Set down each record that follows exactly. Drop the images.

◇ ◇ ◇ ◇

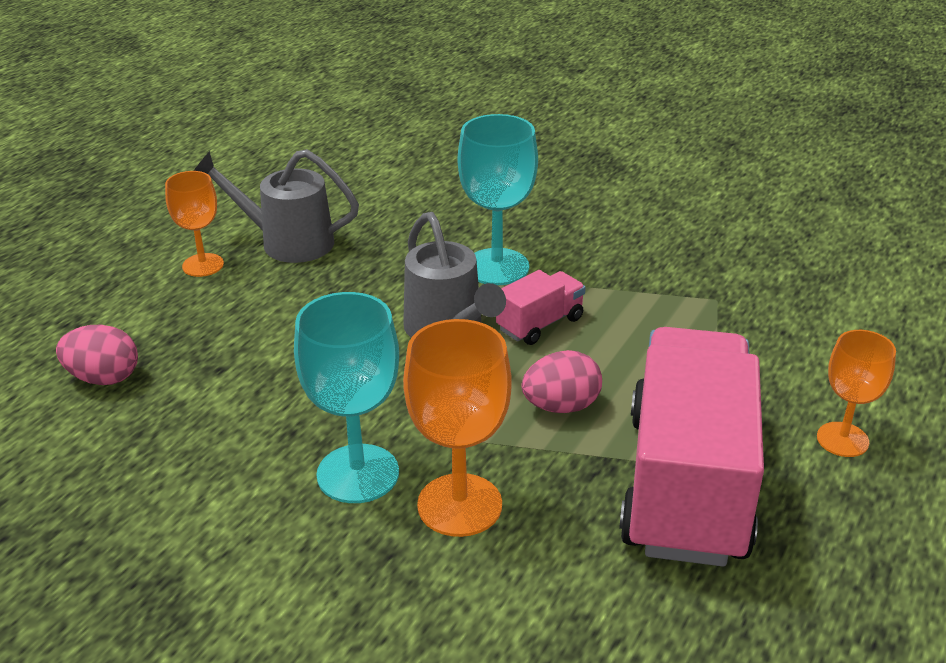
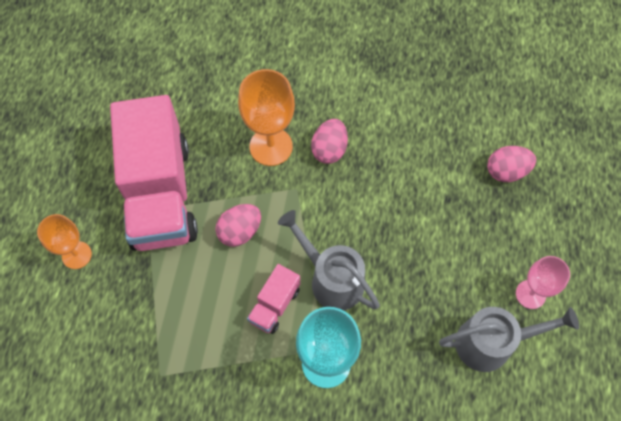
camera: 160 degrees right, 30 degrees up
(203, 265) = (530, 294): orange goblet -> pink goblet
(358, 474) = (329, 150): turquoise goblet -> pink egg

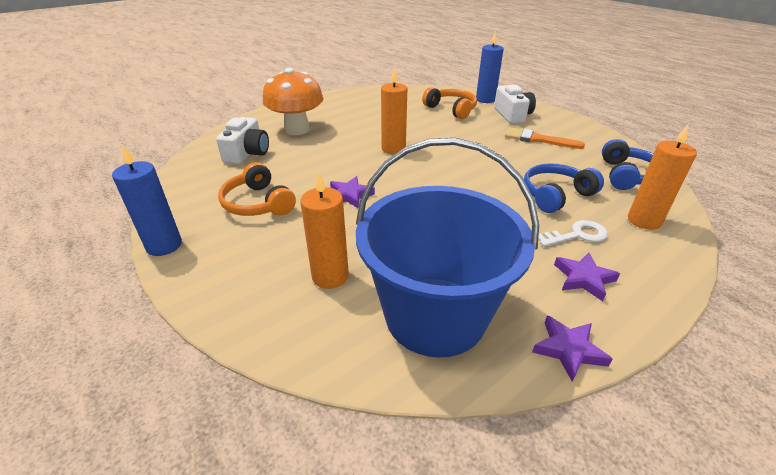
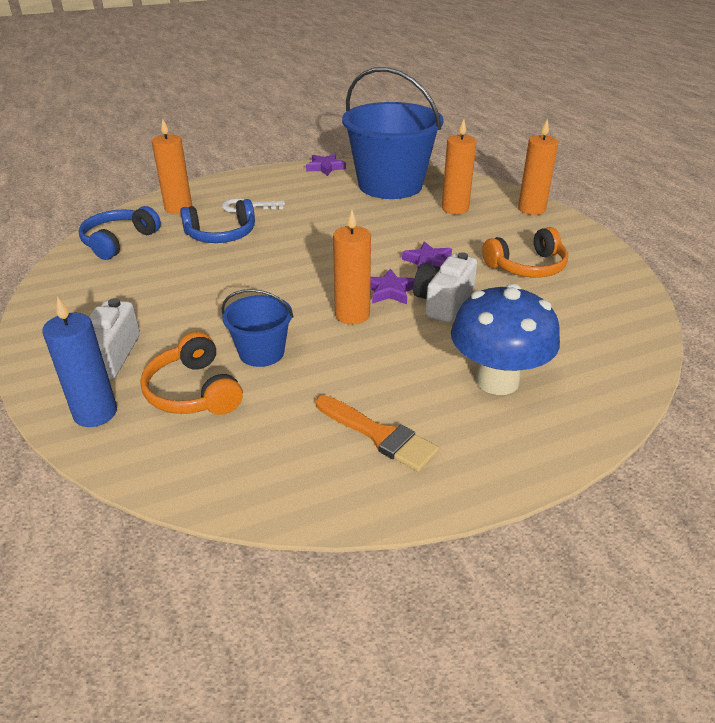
camera: 165 degrees left, 0 degrees up
(164, 245) = (600, 242): blue candle -> none
(224, 294) = (531, 209): none -> orange candle
(247, 153) = (567, 339): white camera -> white camera (443, 302)
(258, 203) = (527, 266): orange headphones -> orange headphones turned 90 degrees clockwise
(297, 130) = (497, 380): orange mushroom -> blue mushroom
(433, 125) = (261, 352): none -> blue bucket
(537, 139) = (141, 300): orange brush -> orange brush (379, 435)
(583, 278) = (278, 187): purple star -> purple star (389, 291)

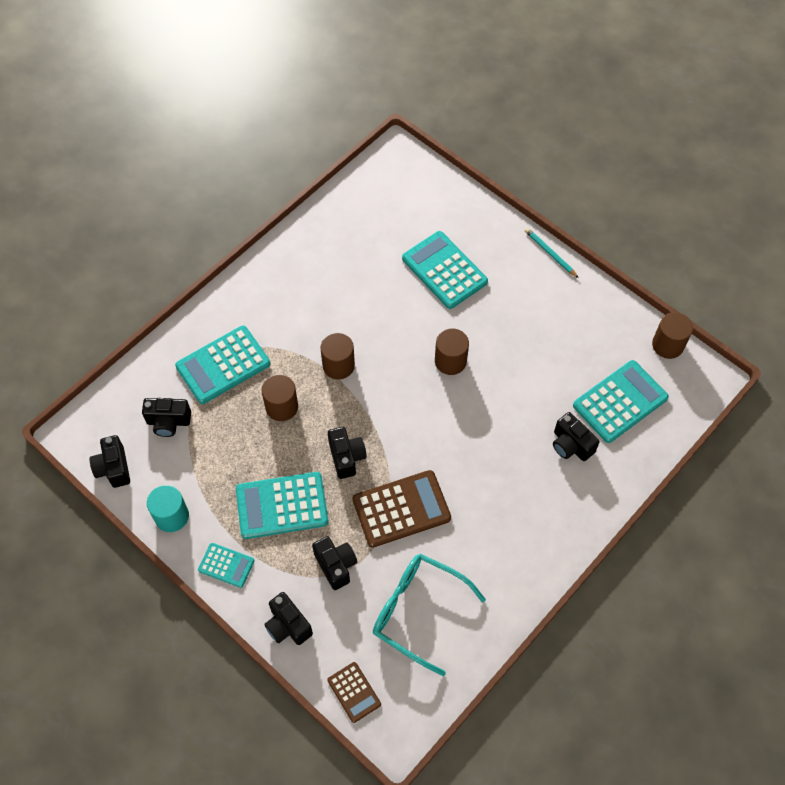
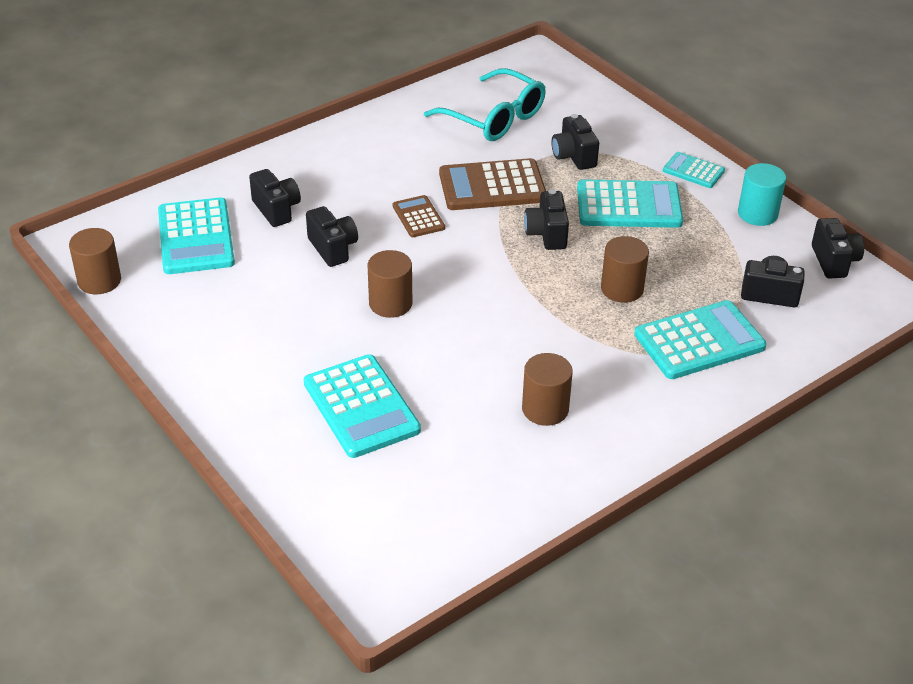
camera: 170 degrees left, 20 degrees down
(288, 625) = (629, 125): black camera -> black camera (333, 248)
(338, 365) = (541, 319): brown cylinder -> brown cylinder (545, 409)
(354, 692) = (569, 81): brown calculator -> brown calculator (418, 217)
(550, 253) = (195, 405): turquoise pencil -> none
(620, 402) = (195, 237): turquoise calculator -> turquoise calculator turned 75 degrees counterclockwise

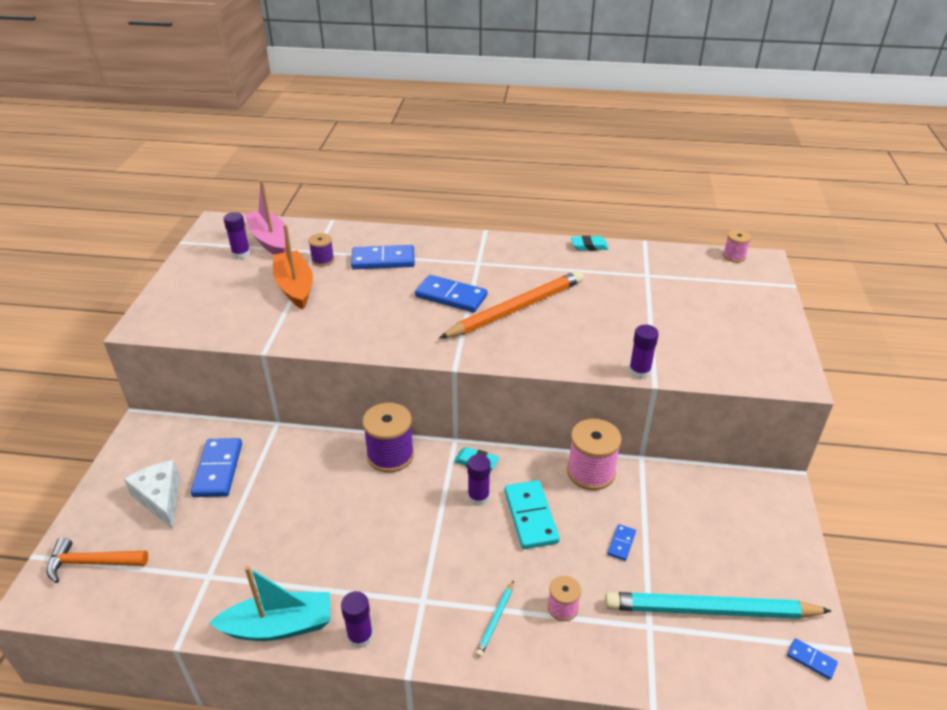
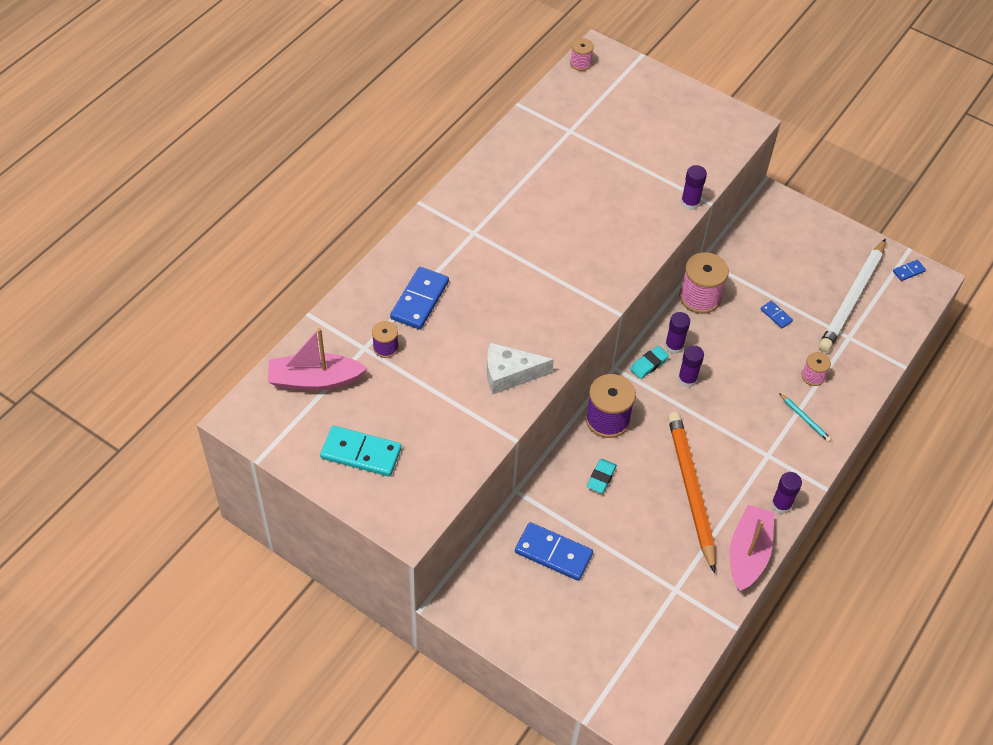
camera: 65 degrees left, 15 degrees up
(92, 563) = (617, 674): orange hammer -> none
(160, 498) = (566, 607): white cheese -> white cheese (509, 374)
(241, 254) = (324, 412): purple glue stick -> purple glue stick (674, 346)
(278, 626) = (748, 554): turquoise boat -> pink boat
(295, 287) = (421, 385): orange boat -> none
(451, 296) = (515, 274): blue domino -> none
(516, 309) = (563, 238): orange pencil -> orange pencil (690, 490)
(531, 516) = (724, 355): turquoise domino -> turquoise domino (361, 453)
(589, 246) = (501, 144): turquoise eraser -> turquoise eraser (601, 478)
(710, 610) = (852, 299): turquoise pencil -> white pencil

◇ ◇ ◇ ◇

◆ TASK RESPONSE ◆
camera: 160 degrees right, 30 degrees up
(203, 265) = (530, 294): orange goblet -> pink goblet
(358, 474) = (329, 150): turquoise goblet -> pink egg

camera: 165 degrees left, 0 degrees up
(164, 245) = (600, 242): blue candle -> none
(224, 294) = (531, 209): none -> orange candle
(247, 153) = (567, 339): white camera -> white camera (443, 302)
(258, 203) = (527, 266): orange headphones -> orange headphones turned 90 degrees clockwise
(297, 130) = (497, 380): orange mushroom -> blue mushroom
(433, 125) = (261, 352): none -> blue bucket
(537, 139) = (141, 300): orange brush -> orange brush (379, 435)
(583, 278) = (278, 187): purple star -> purple star (389, 291)

camera: 170 degrees left, 20 degrees down
(288, 625) = (629, 125): black camera -> black camera (333, 248)
(338, 365) = (541, 319): brown cylinder -> brown cylinder (545, 409)
(354, 692) = (569, 81): brown calculator -> brown calculator (418, 217)
(550, 253) = (195, 405): turquoise pencil -> none
(620, 402) = (195, 237): turquoise calculator -> turquoise calculator turned 75 degrees counterclockwise

camera: 65 degrees left, 15 degrees up
(92, 563) = (617, 674): orange hammer -> none
(160, 498) = (566, 607): white cheese -> white cheese (509, 374)
(241, 254) = (324, 412): purple glue stick -> purple glue stick (674, 346)
(278, 626) = (748, 554): turquoise boat -> pink boat
(295, 287) = (421, 385): orange boat -> none
(451, 296) = (515, 274): blue domino -> none
(516, 309) = (563, 238): orange pencil -> orange pencil (690, 490)
(531, 516) = (724, 355): turquoise domino -> turquoise domino (361, 453)
(589, 246) = (501, 144): turquoise eraser -> turquoise eraser (601, 478)
(710, 610) = (852, 299): turquoise pencil -> white pencil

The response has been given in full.